Required action: Write out the lines below once more, exactly as they appear. Do not include pictures.

Data listing:
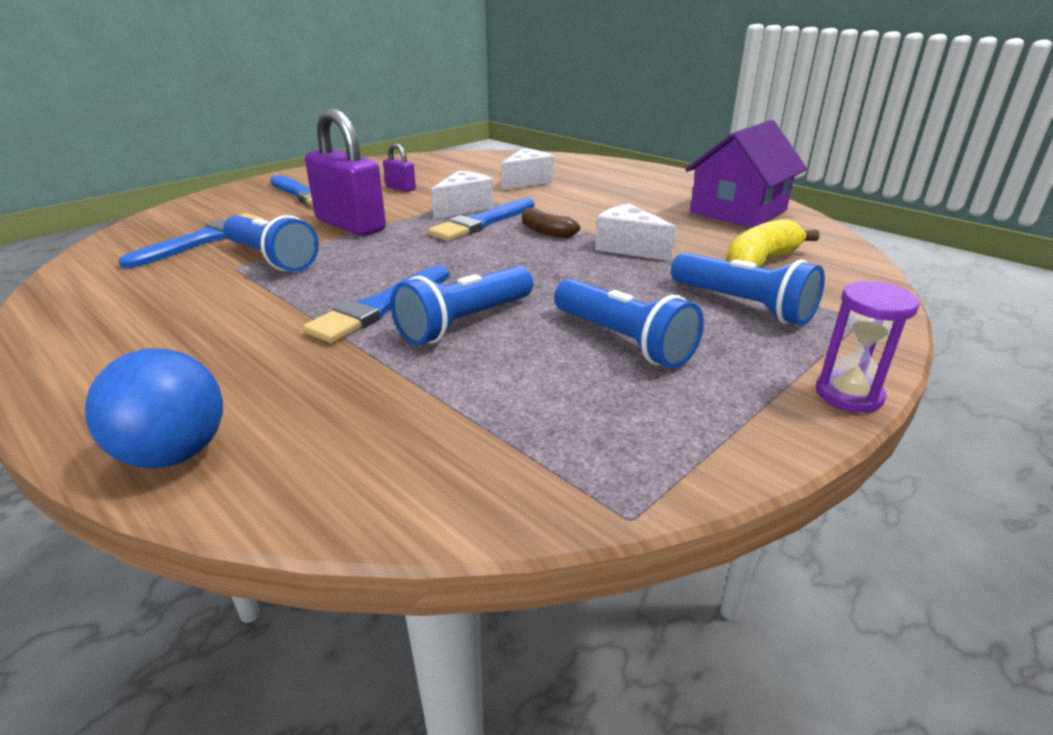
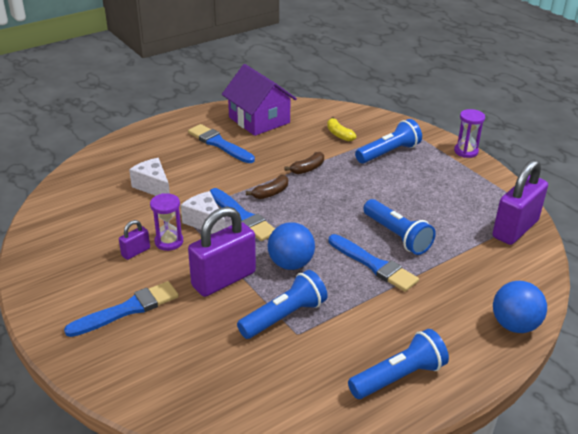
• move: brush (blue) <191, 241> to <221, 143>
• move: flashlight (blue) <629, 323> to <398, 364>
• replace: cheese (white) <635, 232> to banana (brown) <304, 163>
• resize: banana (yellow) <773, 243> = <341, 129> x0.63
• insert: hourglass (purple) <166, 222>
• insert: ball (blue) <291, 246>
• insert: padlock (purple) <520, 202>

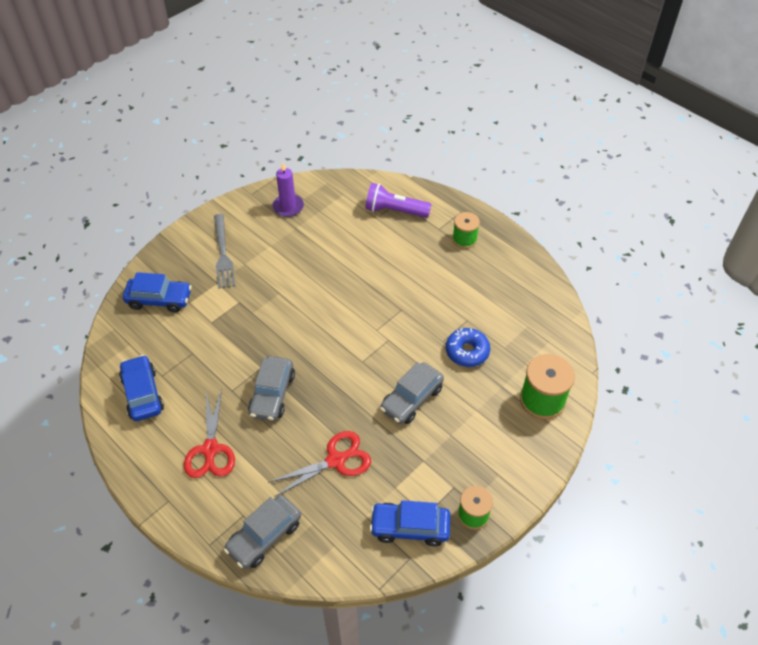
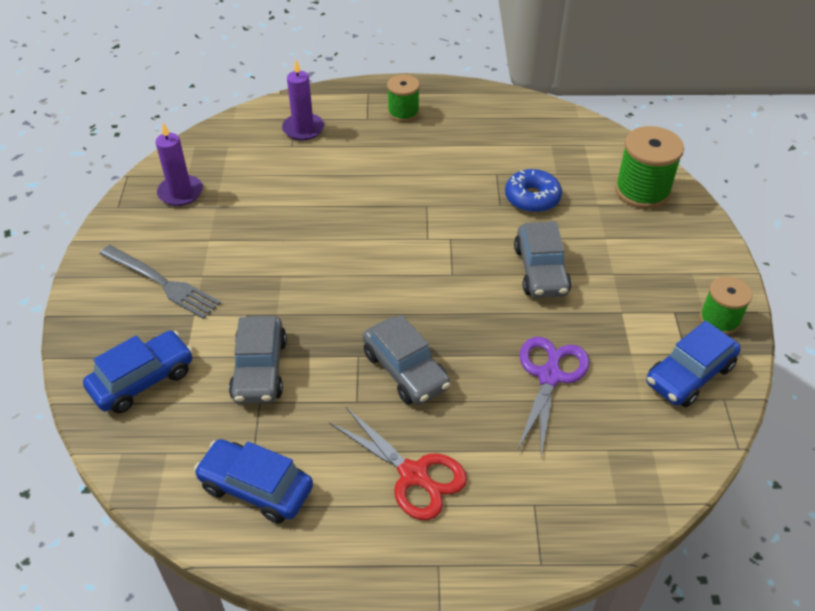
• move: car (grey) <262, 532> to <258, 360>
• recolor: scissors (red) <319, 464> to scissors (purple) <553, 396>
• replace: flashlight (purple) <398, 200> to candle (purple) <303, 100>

Written solution:
• move: brush (blue) <191, 241> to <221, 143>
• move: flashlight (blue) <629, 323> to <398, 364>
• replace: cheese (white) <635, 232> to banana (brown) <304, 163>
• resize: banana (yellow) <773, 243> = <341, 129> x0.63
• insert: hourglass (purple) <166, 222>
• insert: ball (blue) <291, 246>
• insert: padlock (purple) <520, 202>

• move: car (grey) <262, 532> to <258, 360>
• recolor: scissors (red) <319, 464> to scissors (purple) <553, 396>
• replace: flashlight (purple) <398, 200> to candle (purple) <303, 100>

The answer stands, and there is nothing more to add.